MATERIAL PROVIDED Start Marker
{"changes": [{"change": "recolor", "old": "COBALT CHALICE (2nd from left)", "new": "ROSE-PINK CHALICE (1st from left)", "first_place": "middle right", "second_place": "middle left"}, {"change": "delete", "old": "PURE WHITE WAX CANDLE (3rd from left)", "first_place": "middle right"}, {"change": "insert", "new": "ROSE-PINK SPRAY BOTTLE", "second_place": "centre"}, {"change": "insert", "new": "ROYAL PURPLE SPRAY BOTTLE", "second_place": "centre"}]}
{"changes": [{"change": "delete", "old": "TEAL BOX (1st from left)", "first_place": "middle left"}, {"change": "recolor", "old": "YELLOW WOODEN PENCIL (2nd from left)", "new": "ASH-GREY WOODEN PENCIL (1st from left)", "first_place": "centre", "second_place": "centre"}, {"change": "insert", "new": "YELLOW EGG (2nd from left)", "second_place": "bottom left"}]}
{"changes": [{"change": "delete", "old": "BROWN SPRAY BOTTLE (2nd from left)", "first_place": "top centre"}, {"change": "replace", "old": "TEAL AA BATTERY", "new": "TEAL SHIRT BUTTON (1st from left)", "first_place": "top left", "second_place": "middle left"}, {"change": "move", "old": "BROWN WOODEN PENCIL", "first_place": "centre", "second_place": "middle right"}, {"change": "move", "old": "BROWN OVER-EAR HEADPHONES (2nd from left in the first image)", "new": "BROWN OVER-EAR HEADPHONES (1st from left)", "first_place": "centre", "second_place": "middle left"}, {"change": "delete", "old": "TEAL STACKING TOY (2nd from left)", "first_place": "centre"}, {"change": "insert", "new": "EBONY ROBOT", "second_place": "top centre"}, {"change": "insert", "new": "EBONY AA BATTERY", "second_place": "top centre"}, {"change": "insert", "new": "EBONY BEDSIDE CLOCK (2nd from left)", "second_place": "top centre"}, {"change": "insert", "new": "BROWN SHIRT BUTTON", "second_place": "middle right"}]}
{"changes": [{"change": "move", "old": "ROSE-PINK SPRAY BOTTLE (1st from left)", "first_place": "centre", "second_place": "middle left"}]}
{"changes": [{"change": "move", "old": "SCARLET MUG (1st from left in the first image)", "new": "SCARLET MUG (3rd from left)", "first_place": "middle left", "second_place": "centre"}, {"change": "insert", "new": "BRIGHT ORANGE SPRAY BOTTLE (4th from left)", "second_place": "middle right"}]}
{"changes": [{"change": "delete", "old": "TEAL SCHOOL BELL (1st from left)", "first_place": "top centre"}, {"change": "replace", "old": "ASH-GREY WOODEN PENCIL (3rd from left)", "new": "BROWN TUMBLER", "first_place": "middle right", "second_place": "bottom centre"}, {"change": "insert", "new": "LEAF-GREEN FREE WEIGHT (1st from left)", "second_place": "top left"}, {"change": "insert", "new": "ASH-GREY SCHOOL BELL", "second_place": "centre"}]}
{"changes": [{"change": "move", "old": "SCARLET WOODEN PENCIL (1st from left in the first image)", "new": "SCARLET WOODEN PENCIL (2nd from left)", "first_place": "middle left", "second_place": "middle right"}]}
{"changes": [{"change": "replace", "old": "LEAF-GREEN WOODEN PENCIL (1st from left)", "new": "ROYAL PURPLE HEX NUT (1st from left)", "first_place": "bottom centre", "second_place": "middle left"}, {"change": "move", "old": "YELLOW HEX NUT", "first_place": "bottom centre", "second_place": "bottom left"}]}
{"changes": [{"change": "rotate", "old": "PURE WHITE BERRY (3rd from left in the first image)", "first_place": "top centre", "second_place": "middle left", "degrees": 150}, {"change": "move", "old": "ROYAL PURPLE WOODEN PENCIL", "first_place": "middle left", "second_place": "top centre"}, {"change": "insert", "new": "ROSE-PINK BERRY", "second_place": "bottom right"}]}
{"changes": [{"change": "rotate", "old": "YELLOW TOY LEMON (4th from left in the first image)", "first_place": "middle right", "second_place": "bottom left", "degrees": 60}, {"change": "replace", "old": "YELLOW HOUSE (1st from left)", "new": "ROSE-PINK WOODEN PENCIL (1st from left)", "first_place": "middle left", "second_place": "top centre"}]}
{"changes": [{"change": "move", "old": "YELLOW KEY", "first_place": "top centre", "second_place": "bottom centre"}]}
MATERIAL PROVIDED End Marker
__TASK DIRECTIONS__: The answer must be all of the entries, restated exactly.

__COMPLETED TASK__:
{"changes": [{"change": "recolor", "old": "COBALT CHALICE (2nd from left)", "new": "ROSE-PINK CHALICE (1st from left)", "first_place": "middle right", "second_place": "middle left"}, {"change": "delete", "old": "PURE WHITE WAX CANDLE (3rd from left)", "first_place": "middle right"}, {"change": "insert", "new": "ROSE-PINK SPRAY BOTTLE", "second_place": "centre"}, {"change": "insert", "new": "ROYAL PURPLE SPRAY BOTTLE", "second_place": "centre"}]}
{"changes": [{"change": "delete", "old": "TEAL BOX (1st from left)", "first_place": "middle left"}, {"change": "recolor", "old": "YELLOW WOODEN PENCIL (2nd from left)", "new": "ASH-GREY WOODEN PENCIL (1st from left)", "first_place": "centre", "second_place": "centre"}, {"change": "insert", "new": "YELLOW EGG (2nd from left)", "second_place": "bottom left"}]}
{"changes": [{"change": "delete", "old": "BROWN SPRAY BOTTLE (2nd from left)", "first_place": "top centre"}, {"change": "replace", "old": "TEAL AA BATTERY", "new": "TEAL SHIRT BUTTON (1st from left)", "first_place": "top left", "second_place": "middle left"}, {"change": "move", "old": "BROWN WOODEN PENCIL", "first_place": "centre", "second_place": "middle right"}, {"change": "move", "old": "BROWN OVER-EAR HEADPHONES (2nd from left in the first image)", "new": "BROWN OVER-EAR HEADPHONES (1st from left)", "first_place": "centre", "second_place": "middle left"}, {"change": "delete", "old": "TEAL STACKING TOY (2nd from left)", "first_place": "centre"}, {"change": "insert", "new": "EBONY ROBOT", "second_place": "top centre"}, {"change": "insert", "new": "EBONY AA BATTERY", "second_place": "top centre"}, {"change": "insert", "new": "EBONY BEDSIDE CLOCK (2nd from left)", "second_place": "top centre"}, {"change": "insert", "new": "BROWN SHIRT BUTTON", "second_place": "middle right"}]}
{"changes": [{"change": "move", "old": "ROSE-PINK SPRAY BOTTLE (1st from left)", "first_place": "centre", "second_place": "middle left"}]}
{"changes": [{"change": "move", "old": "SCARLET MUG (1st from left in the first image)", "new": "SCARLET MUG (3rd from left)", "first_place": "middle left", "second_place": "centre"}, {"change": "insert", "new": "BRIGHT ORANGE SPRAY BOTTLE (4th from left)", "second_place": "middle right"}]}
{"changes": [{"change": "delete", "old": "TEAL SCHOOL BELL (1st from left)", "first_place": "top centre"}, {"change": "replace", "old": "ASH-GREY WOODEN PENCIL (3rd from left)", "new": "BROWN TUMBLER", "first_place": "middle right", "second_place": "bottom centre"}, {"change": "insert", "new": "LEAF-GREEN FREE WEIGHT (1st from left)", "second_place": "top left"}, {"change": "insert", "new": "ASH-GREY SCHOOL BELL", "second_place": "centre"}]}
{"changes": [{"change": "move", "old": "SCARLET WOODEN PENCIL (1st from left in the first image)", "new": "SCARLET WOODEN PENCIL (2nd from left)", "first_place": "middle left", "second_place": "middle right"}]}
{"changes": [{"change": "replace", "old": "LEAF-GREEN WOODEN PENCIL (1st from left)", "new": "ROYAL PURPLE HEX NUT (1st from left)", "first_place": "bottom centre", "second_place": "middle left"}, {"change": "move", "old": "YELLOW HEX NUT", "first_place": "bottom centre", "second_place": "bottom left"}]}
{"changes": [{"change": "rotate", "old": "PURE WHITE BERRY (3rd from left in the first image)", "first_place": "top centre", "second_place": "middle left", "degrees": 150}, {"change": "move", "old": "ROYAL PURPLE WOODEN PENCIL", "first_place": "middle left", "second_place": "top centre"}, {"change": "insert", "new": "ROSE-PINK BERRY", "second_place": "bottom right"}]}
{"changes": [{"change": "rotate", "old": "YELLOW TOY LEMON (4th from left in the first image)", "first_place": "middle right", "second_place": "bottom left", "degrees": 60}, {"change": "replace", "old": "YELLOW HOUSE (1st from left)", "new": "ROSE-PINK WOODEN PENCIL (1st from left)", "first_place": "middle left", "second_place": "top centre"}]}
{"changes": [{"change": "move", "old": "YELLOW KEY", "first_place": "top centre", "second_place": "bottom centre"}]}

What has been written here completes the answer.